■ **RECORDS SHOWN**:
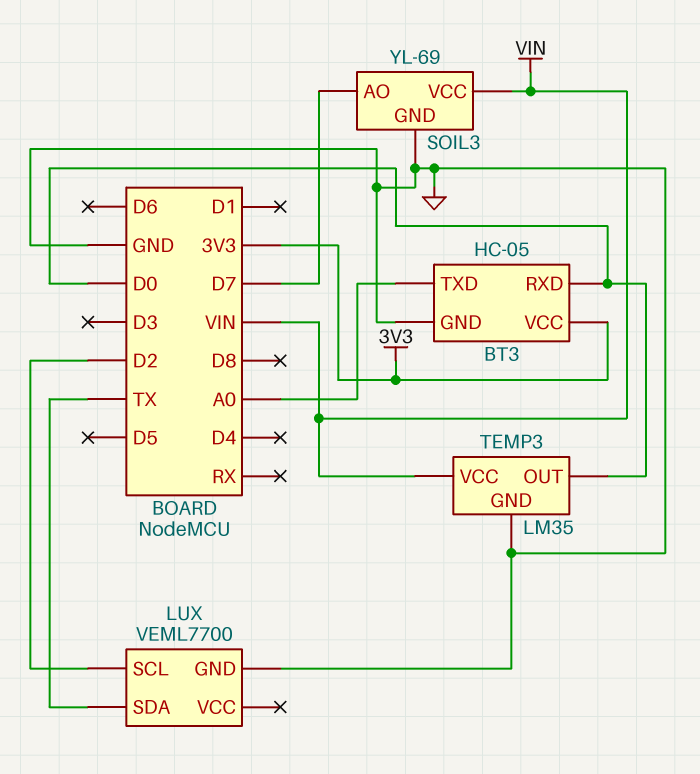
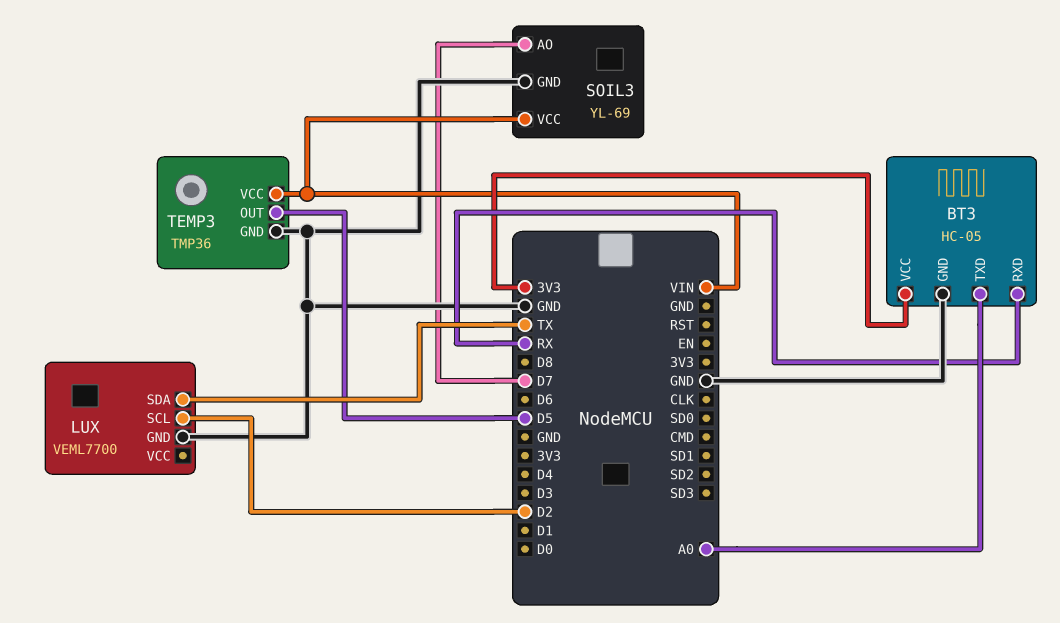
BT3 pin RXD: D0 -> RX
TEMP3: LM35 -> TMP36
TEMP3 pin OUT: D0 -> D5

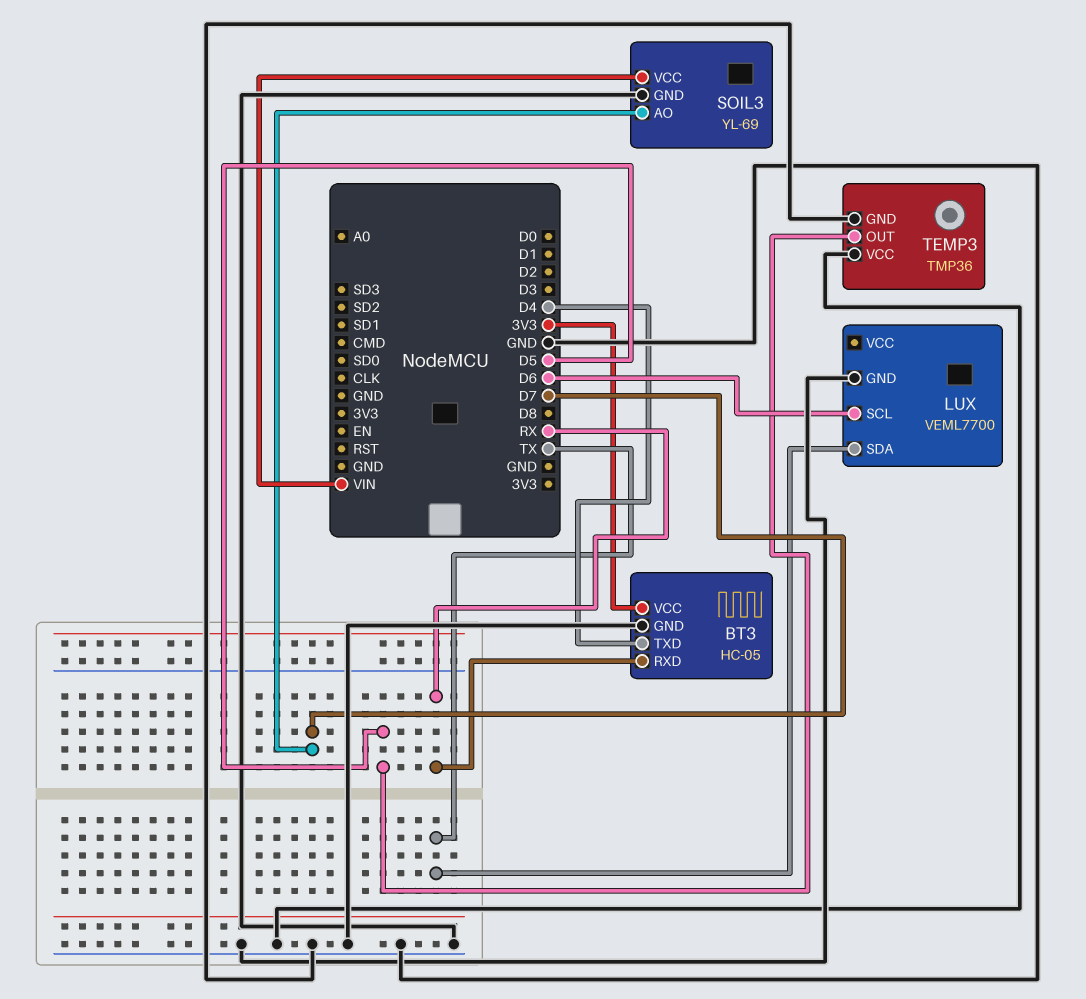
BT3 pin TXD: A0 -> D4
LUX pin SCL: D2 -> D6
TEMP3 pin VCC: VIN -> GND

■ **ACTIVITY**:
Return exactly the lines from the line with "TEMP3: LM35 -> TMP36" through the last line of the data above, both included; pictures do not go in the answer.

■ **FINISHED TASK**:
TEMP3: LM35 -> TMP36
TEMP3 pin OUT: D0 -> D5

BT3 pin TXD: A0 -> D4
LUX pin SCL: D2 -> D6
TEMP3 pin VCC: VIN -> GND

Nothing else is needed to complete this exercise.